-- Stored rows --

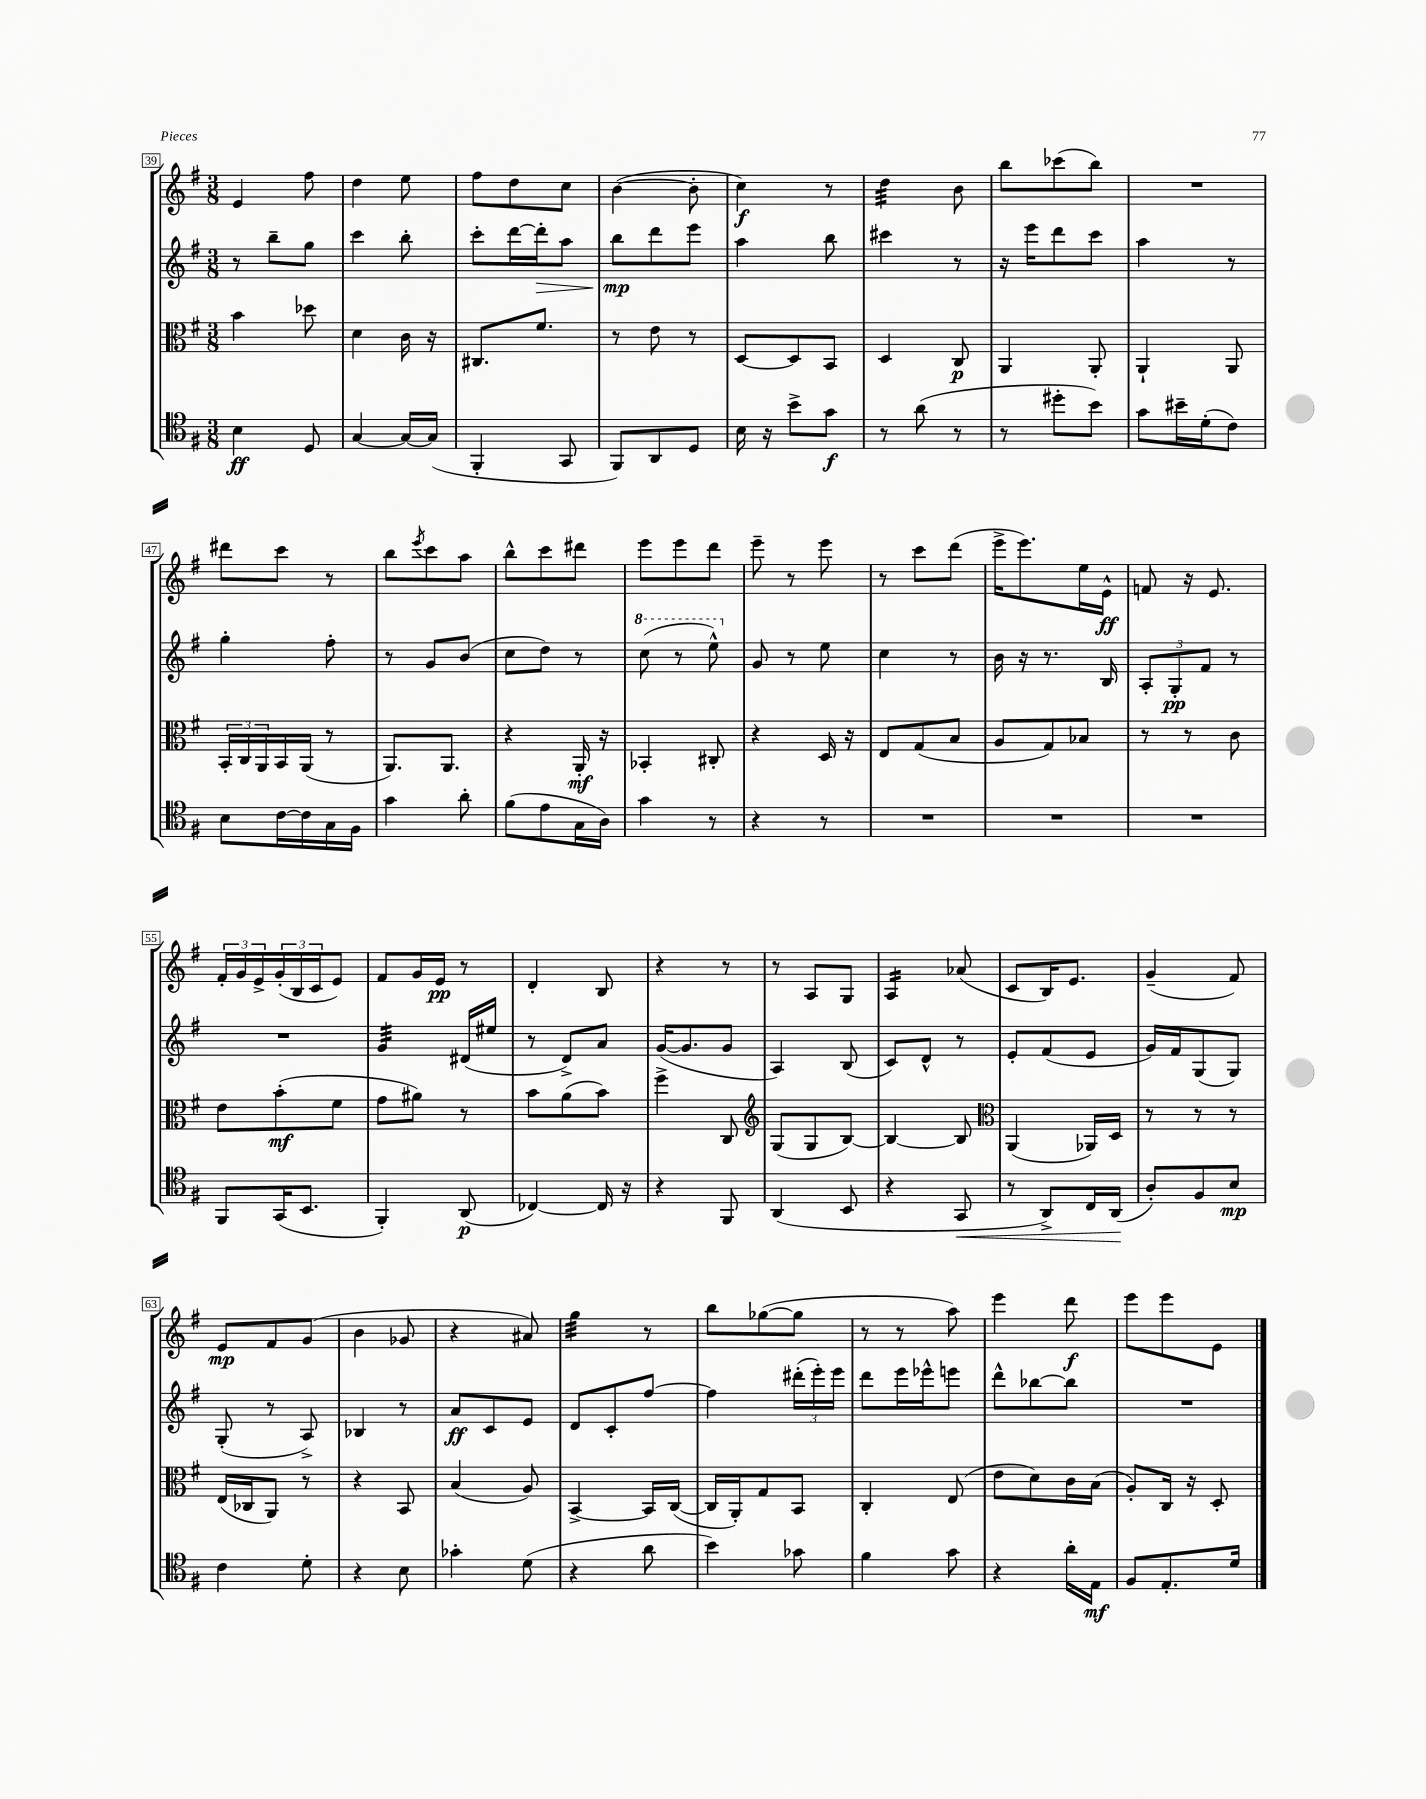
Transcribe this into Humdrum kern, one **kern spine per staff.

**kern	**dynam	**kern	**dynam	**kern	**dynam	**kern	**dynam
*part4	*part4	*part3	*part3	*part2	*part2	*part1	*part1
*staff4	*staff4	*staff3	*staff3	*staff2	*staff2	*staff1	*staff1
*clefC4	*	*clefC3	*	*clefG2	*	*clefG2	*
*k[f#]	*	*k[f#]	*	*k[f#]	*	*k[f#]	*
*M3/8	*	*M3/8	*	*M3/8	*	*M3/8	*
=39	=39	=39	=39	=39	=39	=39	=39
4B\	ff	4b\	.	8r	.	4e/	.
.	.	.	.	8bb~\L	.	.	.
8D/	.	8dd-X\	.	8gg\J	.	8ff#\	.
=40	=40	=40	=40	=40	=40	=40	=40
[4G/	.	4d\	.	4ccc\	.	4dd\	.
16G/LL_	.	16c\	.	8bb'\	.	8ee\	.
(16G/JJ]	.	16r	.	.	.	.	.
=41	=41	=41	=41	=41	=41	=41	=41
4FF#'/	.	8.C#X/L	.	8ccc'\L	.	8ff#\L	.
.	.	.	.	[16ddd\L	.	8dd\	.
!	!	!	!	!	!LO:HP:b	!	!
.	.	8.f#/J	.	16ddd'\J]	>	.	.
8GG/	.	.	.	8aa\J	.	8cc\J	.
=42	=42	=42	=42	=42	=42	=42	=42
8FF#/L)	.	8r	.	8bb\L	mp	([4b\	.
8AA/	.	8e\	.	8ddd\	]	.	.
8D/J	.	8r	.	8eee\J	.	8b'\]	.
=43	=43	=43	=43	=43	=43	=43	=43
16B\	.	[8D/L	.	4aa\	.	4cc\)	f
16r	.	.	.	.	.	.	.
8b^\L	.	8D/]	.	.	.	.	.
8g\J	f	8BB/J	.	8bb\	.	8r	.
=44	=44	=44	=44	=44	=44	=44	=44
*	*	*	*	*	*	*tremolo	*
8r	.	4D/	.	4ccc#X\	.	32dd\LLL	.
.	.	.	.	.	.	32dd\	.
.	.	.	.	.	.	32dd\	.
.	.	.	.	.	.	32dd\	.
(8a\	.	.	.	.	.	32dd\	.
.	.	.	.	.	.	32dd\	.
.	.	.	.	.	.	32dd\	.
.	.	.	.	.	.	32dd\JJJ	.
*	*	*	*	*	*	*Xtremolo	*
8r	.	8C/	p	8r	.	8b\	.
=45	=45	=45	=45	=45	=45	=45	=45
8r	.	4AA/	.	16r	.	8bb\L	.
.	.	.	.	16eee\KL	.	.	.
8dd#X'\L	.	.	.	8ddd\	.	(8ccc-X\	.
8b\J)	.	8AA'/	.	8ccc\J	.	8bb\J)	.
=46	=46	=46	=46	=46	=46	=46	=46
8g\L	.	4AA`/	.	4aa\	.	4.r	.
16b#X~\L	.	.	.	.	.	.	.
(16d'\J	.	.	.	.	.	.	.
8c\J)	.	8AA/	.	8r	.	.	.
!!LO:LB:g=z
=47	=47	=47	=47	=47	=47	=47	=47
8B\L	.	24BB'/LL	.	4gg'\	.	8ddd#X\L	.
.	.	24C/	.	.	.	.	.
.	.	24AA/	.	.	.	.	.
[16c\L	.	16BB/	.	.	.	8ccc\J	.
16c\]	.	(16AA/JJ	.	.	.	.	.
16G\	.	8r	.	8ff#'\	.	8r	.
16F#\JJ	.	.	.	.	.	.	.
=48	=48	=48	=48	=48	=48	=48	=48
4g\	.	8.AA/L)	.	8r	.	8bb\L	.
.	.	.	.	.	.	8qeee/	.
.	.	.	.	8g/L	.	8ccc\	.
.	.	8.AA/J	.	.	.	.	.
8a'\	.	.	.	(8b/J	.	8aa\J	.
=49	=49	=49	=49	=49	=49	=49	=49
(8f#\L	.	4r	.	8cc\L	.	8bb^^\L	.
8e\	.	.	.	8dd\J)	.	8ccc\	.
16G\L	.	16AA'/	mf	8r	.	8ddd#X\J	.
16A\JJ)	.	16r	.	.	.	.	.
=50	=50	=50	=50	=50	=50	=50	=50
*	*	*	*	*8va	*	*	*
4g\	.	4BB-X'/	.	(8ccc\	.	8eee\L	.
.	.	.	.	8r	.	8eee\	.
8r	.	8C#X'/	.	8eee^^\)	.	8ddd\J	.
=51	=51	=51	=51	=51	=51	=51	=51
*	*	*	*	*X8va	*	*	*
4r	.	4r	.	8g/	.	8eee~\	.
.	.	.	.	8r	.	8r	.
8r	.	16D/	.	8ee\	.	8eee\	.
.	.	16r	.	.	.	.	.
=52	=52	=52	=52	=52	=52	=52	=52
4.r	.	8E/L	.	4cc\	.	8r	.
.	.	(8G/	.	.	.	8ccc\L	.
.	.	8B/J	.	8r	.	(8ddd\J	.
=53	=53	=53	=53	=53	=53	=53	=53
4.r	.	8A/L	.	16b\	.	16eee^\KL	.
.	.	.	.	16r	.	8.eee\)	.
.	.	8G/)	.	8.r	.	.	.
.	.	8B-X/J	.	.	.	16ee\L	.
.	.	.	.	16B/	.	16e^^\JJ	ff
=54	=54	=54	=54	=54	=54	=54	=54
4.r	.	8r	.	12A'/L	.	8fn/	.
.	.	.	.	12G'/	pp	.	.
.	.	8r	.	.	.	16r	.
.	.	.	.	12f#/J	.	.	.
.	.	.	.	.	.	8.e/	.
.	.	8c\	.	8r	.	.	.
!!LO:LB:g=z
=55	=55	=55	=55	=55	=55	=55	=55
8FF#/L	.	8e\L	.	4.r	.	24f#'/LL	.
.	.	.	.	.	.	24g/	.
.	.	.	.	.	.	24e^/	.
(16GG/K	.	(8b'\	mf	.	.	(24g'/	.
.	.	.	.	.	.	24B/	.
8.BB/J	.	.	.	.	.	.	.
.	.	.	.	.	.	24c/J	.
.	.	8f#\J	.	.	.	8e/J)	.
=56	=56	=56	=56	=56	=56	=56	=56
*	*	*	*	*tremolo	*	*	*
4FF#'/)	.	8g\L	.	32g/LLL	.	8f#/L	.
.	.	.	.	32g/	.	.	.
.	.	.	.	32g/	.	.	.
.	.	.	.	32g/	.	.	.
.	.	8a#X\J)	.	32g/	.	16g/L	.
.	.	.	.	32g/	.	.	.
.	.	.	.	32g/	.	16e/JJ	pp
.	.	.	.	32g/JJJ	.	.	.
*	*	*	*	*Xtremolo	*	*	*
(8AA/	p	8r	.	(16d#X/LL	.	8r	.
.	.	.	.	16ee#X/JJ	.	.	.
=57	=57	=57	=57	=57	=57	=57	=57
[4C-X/)	.	8b\L	.	8r	.	4d'/	.
.	.	(8a\	.	8d^/L)	.	.	.
16C-/]	.	8b\J)	.	8a/J	.	8B/	.
16r	.	.	.	.	.	.	.
=58	=58	=58	=58	=58	=58	=58	=58
4r	.	4ff#^\	.	([16g/KL	.	4r	.
.	.	.	.	8.g/]	.	.	.
8FF#/	.	8C/	.	8g/J	.	8r	.
=59	=59	=59	=59	=59	=59	=59	=59
*	*	*clefG2	*	*	*	*	*
(4AA/	.	(8G/L	.	4A/)	.	8r	.
.	.	8G/	.	.	.	8A/L	.
8BB/	.	[8B/J)	.	(8B/	.	8G/J	.
=60	=60	=60	=60	=60	=60	=60	=60
*	*	*	*	*	*	*tremolo	*
4r	.	4B/_	.	8c/L)	.	16A/LL	.
.	.	.	.	.	.	16A/	.
.	.	.	.	8d^^/J	.	16A/	.
.	.	.	.	.	.	16A/JJ	.
*	*	*	*	*	*	*Xtremolo	*
!	!LO:HP:b	!	!	!	!	!	!
8GG/	<	8B/]	.	8r	.	(8a-X/	.
=61	=61	=61	=61	=61	=61	=61	=61
*	*	*clefC3	*	*	*	*	*
8r	.	(4AA/	.	8e'/L	.	8c/L	.
8AA^/L)	.	.	.	(8f#/	.	16B/K)	.
.	.	.	.	.	.	8.e/J	.
16C/L	.	16AA-X/LL)	.	8e/J	.	.	.
(16AA/JJ	.	16D/JJ	.	.	.	.	.
.	[	.	.	.	.	.	.
=62	=62	=62	=62	=62	=62	=62	=62
8A'/L)	.	8r	.	16g/LL)	.	(4g~/	.
.	.	.	.	16f#/J	.	.	.
8F#/	.	8r	.	(8G/	.	.	.
8B/J	mp	8r	.	8G/J)	.	8f#/)	.
!!LO:LB:g=z
=63	=63	=63	=63	=63	=63	=63	=63
4c\	.	(16E/LL	.	(8G'/	.	8e/L	mp
.	.	16C-X/J	.	.	.	.	.
.	.	8AA/J)	.	8r	.	8f#/	.
8d'\	.	8r	.	8A^/)	.	(8g/J	.
=64	=64	=64	=64	=64	=64	=64	=64
4r	.	4r	.	4B-X/	.	4b\	.
8B\	.	8BB/	.	8r	.	8g-X/	.
=65	=65	=65	=65	=65	=65	=65	=65
4g-X'\	.	(4B/	.	8a/L	ff	4r	.
.	.	.	.	8c/	.	.	.
(8d\	.	8A/)	.	8e/J	.	8a#X/)	.
=66	=66	=66	=66	=66	=66	=66	=66
*	*	*	*	*	*	*tremolo	*
4r	.	[4BB^/	.	8d/L	.	32gg\LLL	.
.	.	.	.	.	.	32gg\	.
.	.	.	.	.	.	32gg\	.
.	.	.	.	.	.	32gg\	.
.	.	.	.	8c'/	.	32gg\	.
.	.	.	.	.	.	32gg\	.
.	.	.	.	.	.	32gg\	.
.	.	.	.	.	.	32gg\JJJ	.
*	*	*	*	*	*	*Xtremolo	*
8a\	.	16BB/LL]	.	[8ff#/J	.	8r	.
.	.	([16C/JJ	.	.	.	.	.
=67	=67	=67	=67	=67	=67	=67	=67
4b\)	.	16C/LL]	.	4ff#\]	.	8bb\L	.
.	.	16AA'/J)	.	.	.	.	.
.	.	8G/	.	.	.	([8gg-X\	.
8g-X\	.	8BB/J	.	(24ddd#X'\LL	.	8gg-\J]	.
.	.	.	.	24eee'\)	.	.	.
.	.	.	.	24eee\JJ	.	.	.
=68	=68	=68	=68	=68	=68	=68	=68
4f#\	.	4C'/	.	8ddd\L	.	8r	.
.	.	.	.	16eee\L	.	8r	.
.	.	.	.	16eee-X^^\J	.	.	.
8g\	.	(8E/	.	8eeen\J	.	8aa\)	.
=69	=69	=69	=69	=69	=69	=69	=69
4r	.	8e\L	.	8ddd^^\L	.	4eee\	.
.	.	8d\)	.	[8bb-X\	.	.	.
16a'\LL	.	16c\L	.	8bb-\J]	.	8ddd\	f
16E\JJ	mf	(16B\JJ	.	.	.	.	.
=70	=70	=70	=70	=70	=70	=70	=70
8F#/L	.	8A'/L)	.	4.r	.	8eee\L	.
8.E'/	.	16C/Jk	.	.	.	8eee\	.
.	.	16r	.	.	.	.	.
.	.	8D'/	.	.	.	8e\J	.
16d/Jk	.	.	.	.	.	.	.
==	==	==	==	==	==	==	==
*-	*-	*-	*-	*-	*-	*-	*-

-- Job --
State how many lines of the records contain the string "kern" with matching case. Give only the number.

-- Written answer --
2